[Object displacement listings]
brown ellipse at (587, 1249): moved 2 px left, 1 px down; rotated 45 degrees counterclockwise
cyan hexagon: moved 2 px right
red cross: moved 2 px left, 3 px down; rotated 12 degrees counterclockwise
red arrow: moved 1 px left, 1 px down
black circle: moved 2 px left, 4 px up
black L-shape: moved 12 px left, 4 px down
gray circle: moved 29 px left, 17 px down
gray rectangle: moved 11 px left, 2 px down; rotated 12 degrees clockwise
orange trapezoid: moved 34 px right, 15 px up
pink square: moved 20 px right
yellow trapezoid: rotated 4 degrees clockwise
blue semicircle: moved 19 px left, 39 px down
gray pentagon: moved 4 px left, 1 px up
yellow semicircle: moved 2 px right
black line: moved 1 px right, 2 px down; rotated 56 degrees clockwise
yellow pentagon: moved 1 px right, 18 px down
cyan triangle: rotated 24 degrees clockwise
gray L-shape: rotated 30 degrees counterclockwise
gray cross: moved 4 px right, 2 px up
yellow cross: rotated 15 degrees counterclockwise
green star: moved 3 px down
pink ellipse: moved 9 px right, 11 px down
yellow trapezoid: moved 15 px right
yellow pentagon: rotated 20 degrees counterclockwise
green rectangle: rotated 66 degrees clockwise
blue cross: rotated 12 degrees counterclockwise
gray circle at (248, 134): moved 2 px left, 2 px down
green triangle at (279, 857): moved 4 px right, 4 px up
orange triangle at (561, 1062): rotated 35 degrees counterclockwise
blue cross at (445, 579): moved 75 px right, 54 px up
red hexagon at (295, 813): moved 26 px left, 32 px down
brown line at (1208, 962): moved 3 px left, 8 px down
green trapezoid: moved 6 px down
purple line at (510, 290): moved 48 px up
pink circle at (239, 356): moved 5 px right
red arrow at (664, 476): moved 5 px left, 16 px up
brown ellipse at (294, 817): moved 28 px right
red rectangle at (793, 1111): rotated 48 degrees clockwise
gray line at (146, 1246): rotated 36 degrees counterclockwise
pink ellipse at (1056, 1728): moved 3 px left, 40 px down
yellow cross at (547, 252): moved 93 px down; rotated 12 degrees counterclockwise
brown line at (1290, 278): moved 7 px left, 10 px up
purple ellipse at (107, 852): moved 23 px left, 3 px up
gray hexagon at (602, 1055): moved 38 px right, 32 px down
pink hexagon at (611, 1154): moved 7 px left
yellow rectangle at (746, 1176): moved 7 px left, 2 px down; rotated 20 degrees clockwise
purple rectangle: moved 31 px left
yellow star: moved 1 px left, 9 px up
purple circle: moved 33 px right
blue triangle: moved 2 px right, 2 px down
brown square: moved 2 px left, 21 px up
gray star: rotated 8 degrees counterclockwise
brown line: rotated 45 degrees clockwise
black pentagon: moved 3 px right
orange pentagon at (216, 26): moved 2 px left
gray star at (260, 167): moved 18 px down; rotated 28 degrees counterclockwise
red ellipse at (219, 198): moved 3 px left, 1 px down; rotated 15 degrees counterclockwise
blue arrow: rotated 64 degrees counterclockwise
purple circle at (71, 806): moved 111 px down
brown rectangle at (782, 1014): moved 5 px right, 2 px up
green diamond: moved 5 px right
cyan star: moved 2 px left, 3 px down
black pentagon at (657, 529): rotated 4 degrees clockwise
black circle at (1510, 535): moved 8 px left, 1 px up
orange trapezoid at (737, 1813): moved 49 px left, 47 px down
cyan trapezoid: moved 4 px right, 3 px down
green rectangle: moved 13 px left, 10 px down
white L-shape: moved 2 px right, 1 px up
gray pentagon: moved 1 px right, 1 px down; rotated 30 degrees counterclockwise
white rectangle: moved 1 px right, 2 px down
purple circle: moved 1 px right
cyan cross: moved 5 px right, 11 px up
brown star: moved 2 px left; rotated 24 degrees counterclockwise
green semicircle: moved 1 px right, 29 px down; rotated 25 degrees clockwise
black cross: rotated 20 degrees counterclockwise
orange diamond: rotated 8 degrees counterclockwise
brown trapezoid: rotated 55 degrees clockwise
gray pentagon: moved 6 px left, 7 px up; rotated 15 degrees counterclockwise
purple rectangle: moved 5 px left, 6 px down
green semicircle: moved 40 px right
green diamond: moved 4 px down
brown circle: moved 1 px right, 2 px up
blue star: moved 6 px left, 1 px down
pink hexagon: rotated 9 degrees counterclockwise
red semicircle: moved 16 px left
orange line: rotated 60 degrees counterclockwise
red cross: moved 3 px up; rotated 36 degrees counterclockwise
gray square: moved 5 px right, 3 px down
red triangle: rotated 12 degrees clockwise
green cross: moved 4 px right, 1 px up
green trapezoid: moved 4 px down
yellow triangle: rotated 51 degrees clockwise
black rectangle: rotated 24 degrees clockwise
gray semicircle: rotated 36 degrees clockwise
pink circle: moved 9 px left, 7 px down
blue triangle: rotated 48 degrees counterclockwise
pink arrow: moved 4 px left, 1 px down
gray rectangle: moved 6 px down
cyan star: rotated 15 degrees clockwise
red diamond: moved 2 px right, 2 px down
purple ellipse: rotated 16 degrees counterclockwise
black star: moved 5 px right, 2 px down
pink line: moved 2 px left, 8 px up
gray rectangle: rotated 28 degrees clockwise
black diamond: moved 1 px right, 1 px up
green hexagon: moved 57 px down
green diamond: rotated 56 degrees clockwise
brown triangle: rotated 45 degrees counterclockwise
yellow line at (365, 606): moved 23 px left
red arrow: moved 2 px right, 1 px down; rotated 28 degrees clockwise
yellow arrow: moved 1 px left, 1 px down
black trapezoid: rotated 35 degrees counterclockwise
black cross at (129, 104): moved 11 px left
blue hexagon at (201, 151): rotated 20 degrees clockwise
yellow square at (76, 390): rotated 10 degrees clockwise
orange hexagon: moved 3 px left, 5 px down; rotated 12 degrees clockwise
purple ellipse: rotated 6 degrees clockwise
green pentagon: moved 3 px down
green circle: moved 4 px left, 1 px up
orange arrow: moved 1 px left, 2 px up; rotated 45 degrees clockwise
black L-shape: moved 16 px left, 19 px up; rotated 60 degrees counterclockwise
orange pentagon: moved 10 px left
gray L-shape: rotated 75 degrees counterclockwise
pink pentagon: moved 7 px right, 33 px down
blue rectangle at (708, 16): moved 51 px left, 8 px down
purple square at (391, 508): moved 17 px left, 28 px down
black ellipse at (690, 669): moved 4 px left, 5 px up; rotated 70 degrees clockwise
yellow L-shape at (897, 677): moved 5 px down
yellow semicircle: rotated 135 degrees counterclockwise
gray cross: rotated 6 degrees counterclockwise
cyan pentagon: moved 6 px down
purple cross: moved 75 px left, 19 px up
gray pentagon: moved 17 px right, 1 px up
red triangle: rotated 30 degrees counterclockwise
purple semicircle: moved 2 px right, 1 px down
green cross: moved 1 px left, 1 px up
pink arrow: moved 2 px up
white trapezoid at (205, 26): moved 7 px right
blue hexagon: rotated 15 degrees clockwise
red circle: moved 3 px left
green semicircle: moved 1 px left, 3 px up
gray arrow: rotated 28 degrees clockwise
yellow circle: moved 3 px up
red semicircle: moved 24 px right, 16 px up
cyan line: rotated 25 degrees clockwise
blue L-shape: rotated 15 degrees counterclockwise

• Exercise prompt: Only one stretch of the entries above is wanted: the lines from the one containing "brown ellipse at (294, 817): moved" through the one containing "brown line at (1290, 278): moved". Please reproduce it exactly.

• Solution for this problem:
brown ellipse at (294, 817): moved 28 px right
red rectangle at (793, 1111): rotated 48 degrees clockwise
gray line at (146, 1246): rotated 36 degrees counterclockwise
pink ellipse at (1056, 1728): moved 3 px left, 40 px down
yellow cross at (547, 252): moved 93 px down; rotated 12 degrees counterclockwise
brown line at (1290, 278): moved 7 px left, 10 px up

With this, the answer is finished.